EXCERPTED RECORDS>
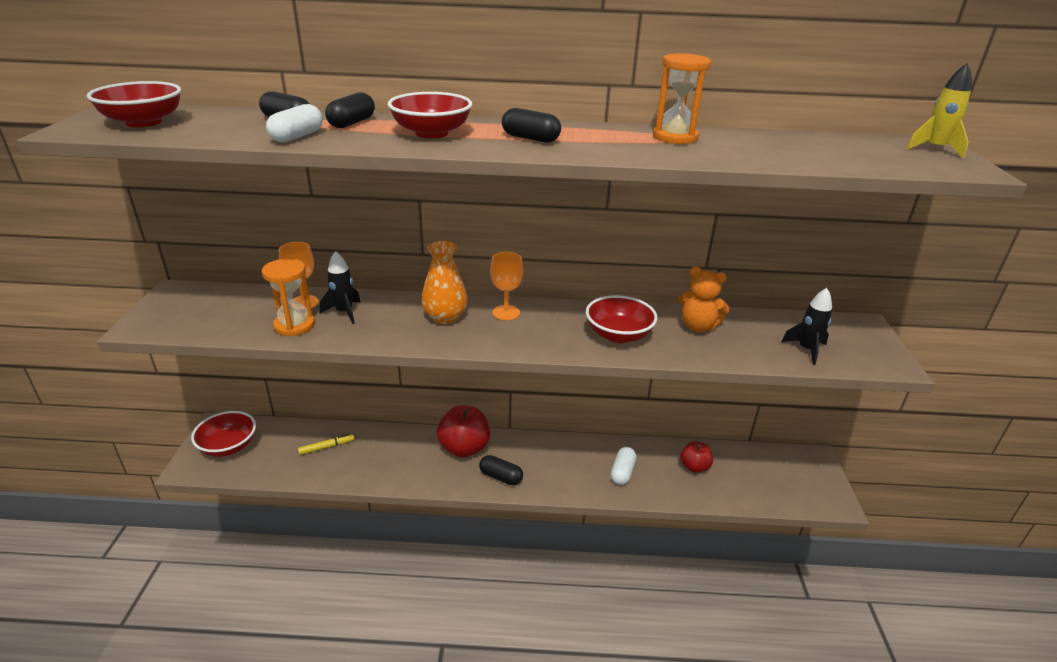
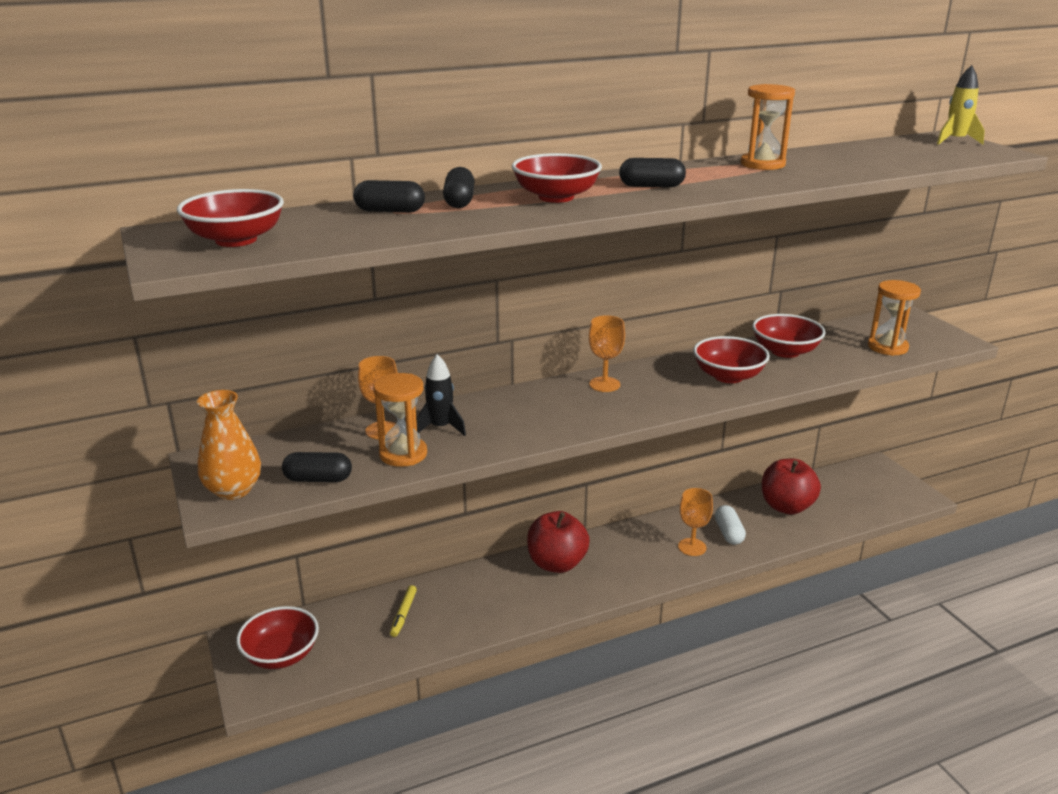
camera: 25 degrees left, 5 degrees down
white capsule [266,104,323,142] -> none
yellow marker [298,434,354,455] -> yellow marker turned 150 degrees clockwise [390,585,417,637]
orange vase [422,241,468,324] -> orange vase moved to [197,390,261,500]
black capsule [479,455,523,485] -> black capsule moved to [282,452,352,482]
orange teddy bear [678,267,730,332] -> red bowl [752,314,825,358]
red apple [680,441,713,473] -> red apple [762,459,821,515], size x1.68
black rocket [781,288,832,365] -> orange hourglass [868,280,921,356]
none -> orange goblet [678,488,713,556]

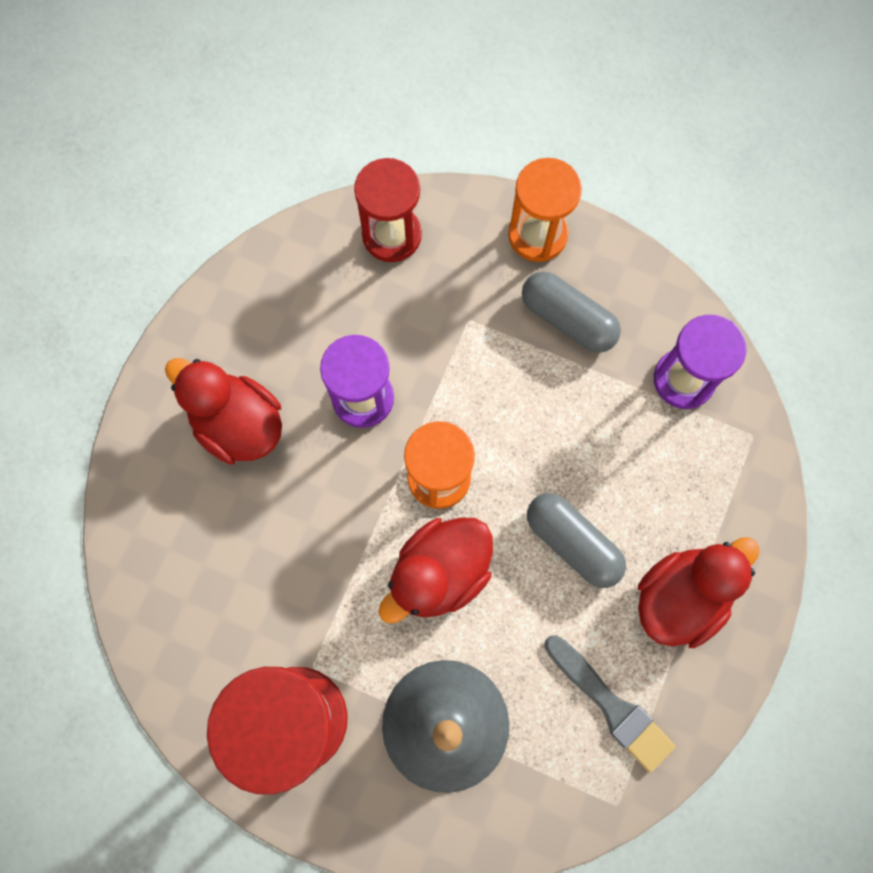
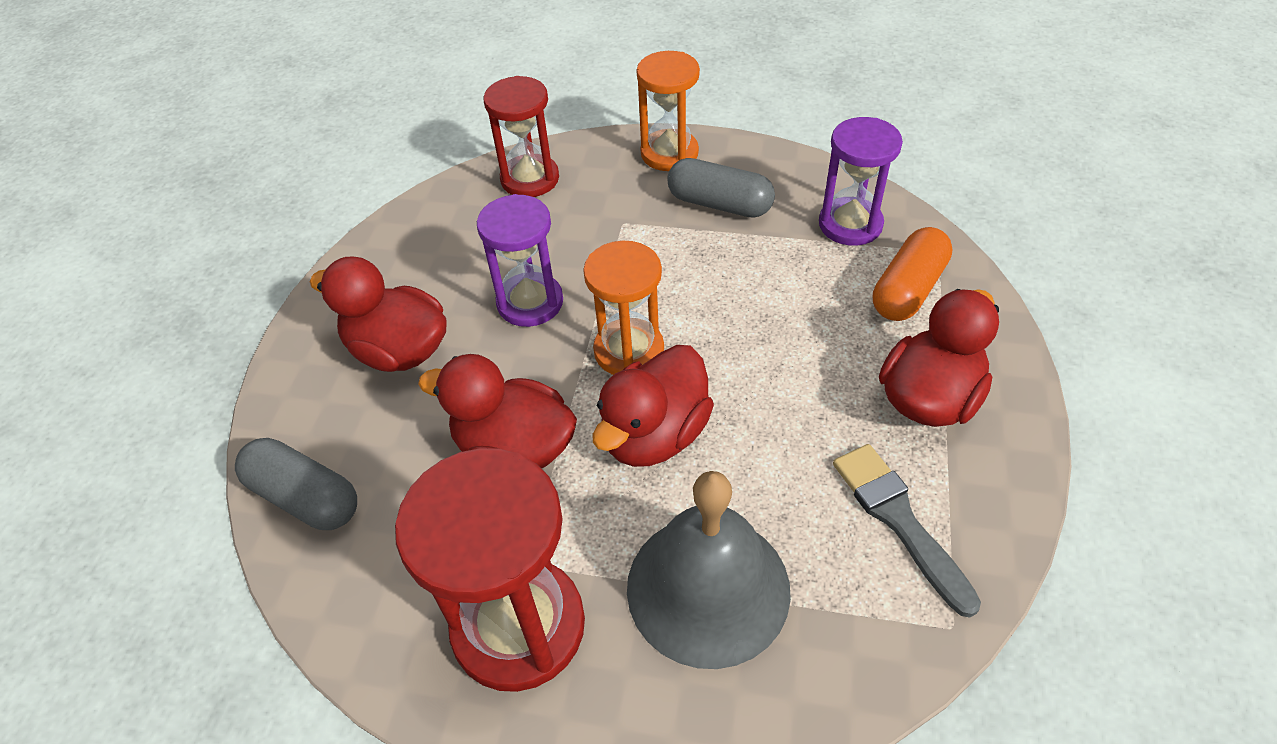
camera: 10 degrees left, 25 degrees down
grey capsule [527,493,626,588] -> grey capsule moved to [235,438,357,530]
grey brush [544,635,676,773] -> grey brush turned 150 degrees counterclockwise [833,444,981,618]
none -> red duck [418,354,577,469]
none -> orange capsule [873,227,953,321]

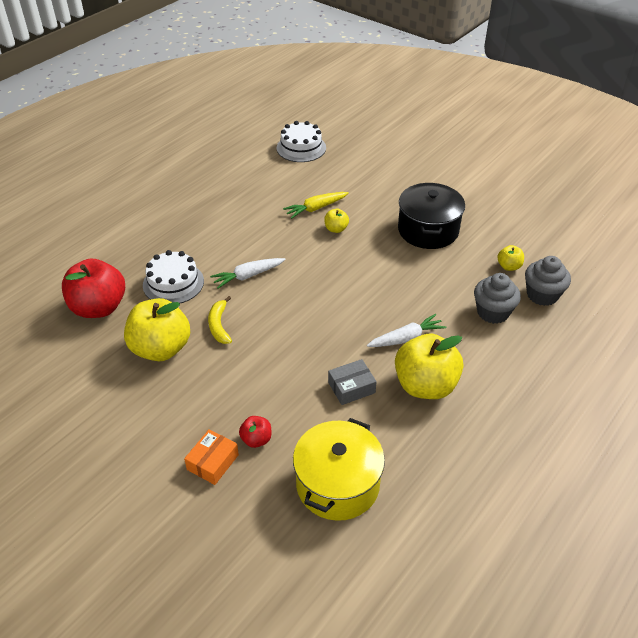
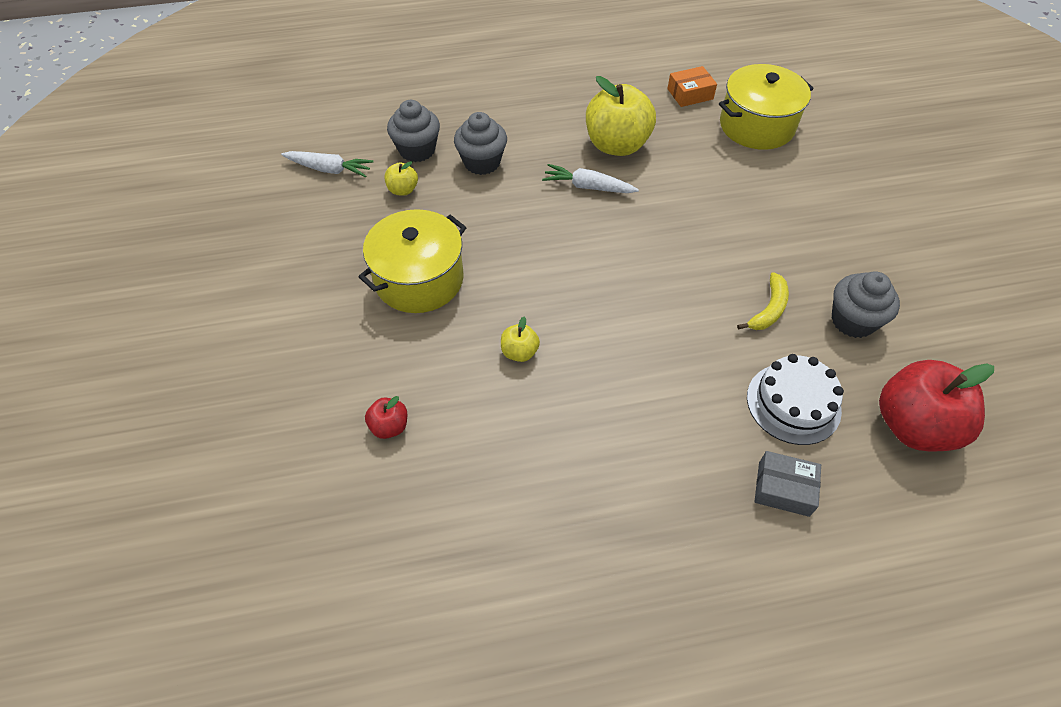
camera: 140 degrees left, 10 degrees up
yellow apple [124,298,190,361] -> grey cupcake [831,271,900,338]
orange box [184,429,239,485] -> orange box moved to [667,66,717,107]
white carrot [210,258,285,289] -> white carrot moved to [281,151,374,177]
red apple [239,416,271,448] -> red apple moved to [365,396,407,439]
white cake [277,121,326,162] -> none
yellow carrot [283,192,349,219] -> none
grey box [328,359,377,405] -> grey box moved to [755,451,821,517]
black pot [398,183,465,249] -> yellow pot [358,209,467,313]

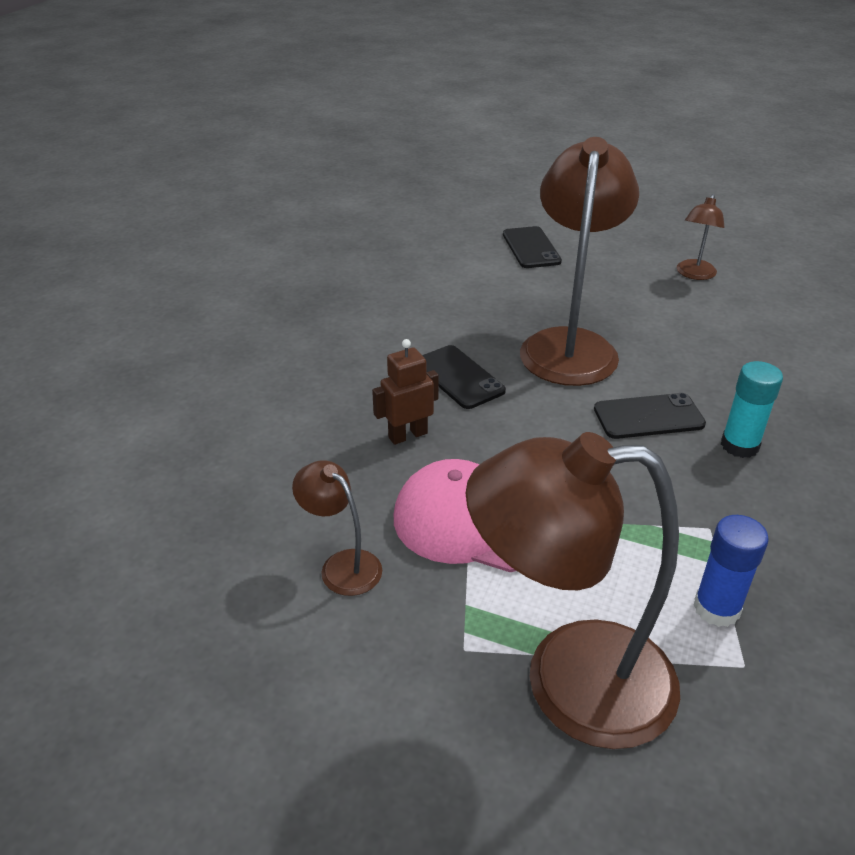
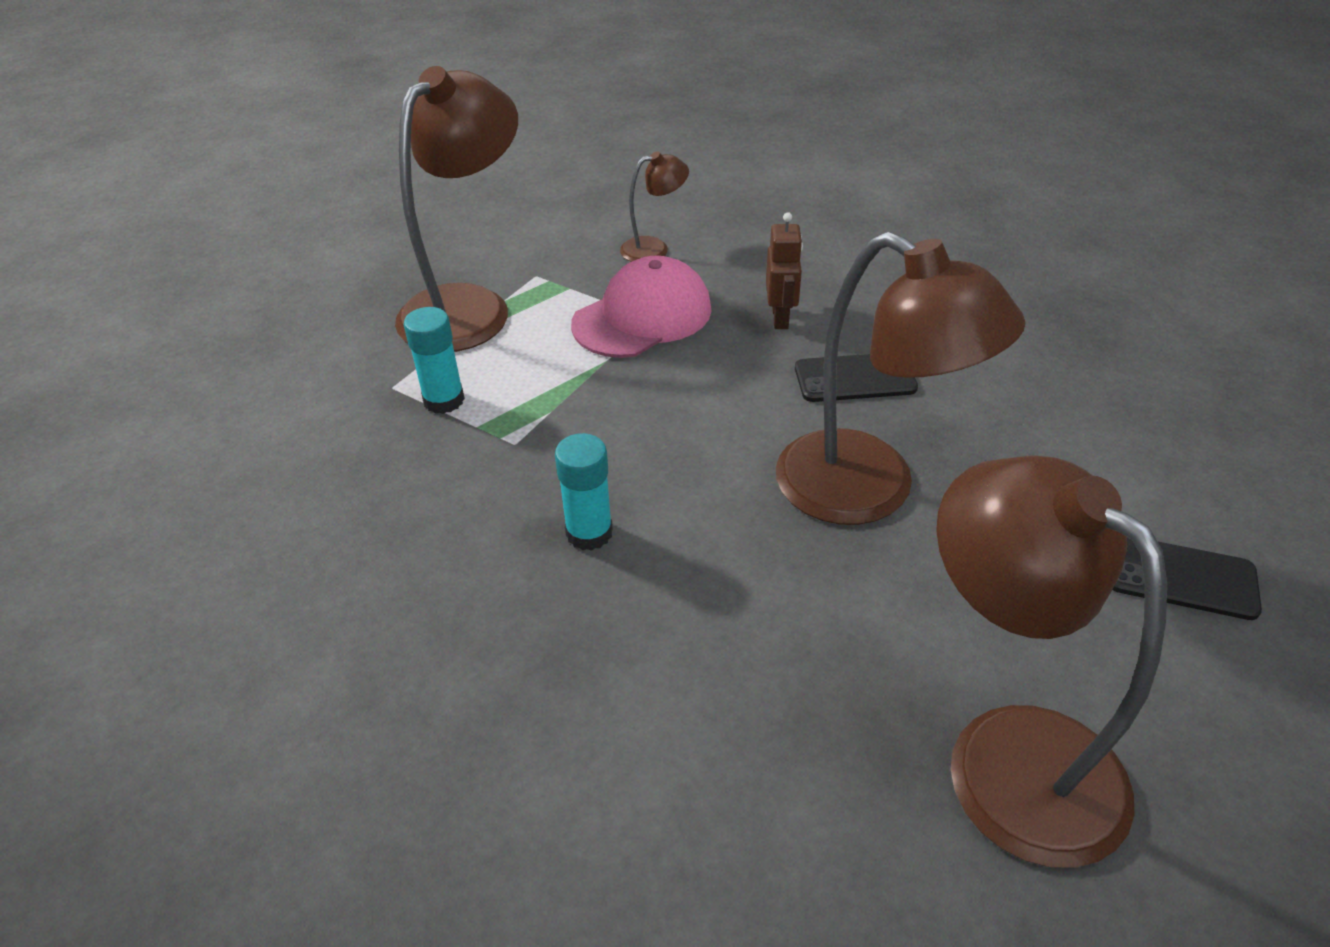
camera: 120 degrees right, 5 degrees up
black phone [594,393,706,439] -> none
brown lamp [677,194,724,280] -> brown lamp [936,455,1167,868], size x2.16
blue glue stick [693,515,769,627] -> turquoise glue stick [404,307,465,414]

WHAT IS EXPECTED> Omit the pictures, and please restate word for word the lines running from the line with "none -> orange goblet [678,488,713,556]" to the end of the entries.

REPLY>
none -> orange goblet [678,488,713,556]

camera: 10 degrees left, 25 degrees down
grey capsule [527,493,626,588] -> grey capsule moved to [235,438,357,530]
grey brush [544,635,676,773] -> grey brush turned 150 degrees counterclockwise [833,444,981,618]
none -> red duck [418,354,577,469]
none -> orange capsule [873,227,953,321]

camera: 140 degrees left, 10 degrees up
yellow apple [124,298,190,361] -> grey cupcake [831,271,900,338]
orange box [184,429,239,485] -> orange box moved to [667,66,717,107]
white carrot [210,258,285,289] -> white carrot moved to [281,151,374,177]
red apple [239,416,271,448] -> red apple moved to [365,396,407,439]
white cake [277,121,326,162] -> none
yellow carrot [283,192,349,219] -> none
grey box [328,359,377,405] -> grey box moved to [755,451,821,517]
black pot [398,183,465,249] -> yellow pot [358,209,467,313]

camera: 120 degrees right, 5 degrees up
black phone [594,393,706,439] -> none
brown lamp [677,194,724,280] -> brown lamp [936,455,1167,868], size x2.16
blue glue stick [693,515,769,627] -> turquoise glue stick [404,307,465,414]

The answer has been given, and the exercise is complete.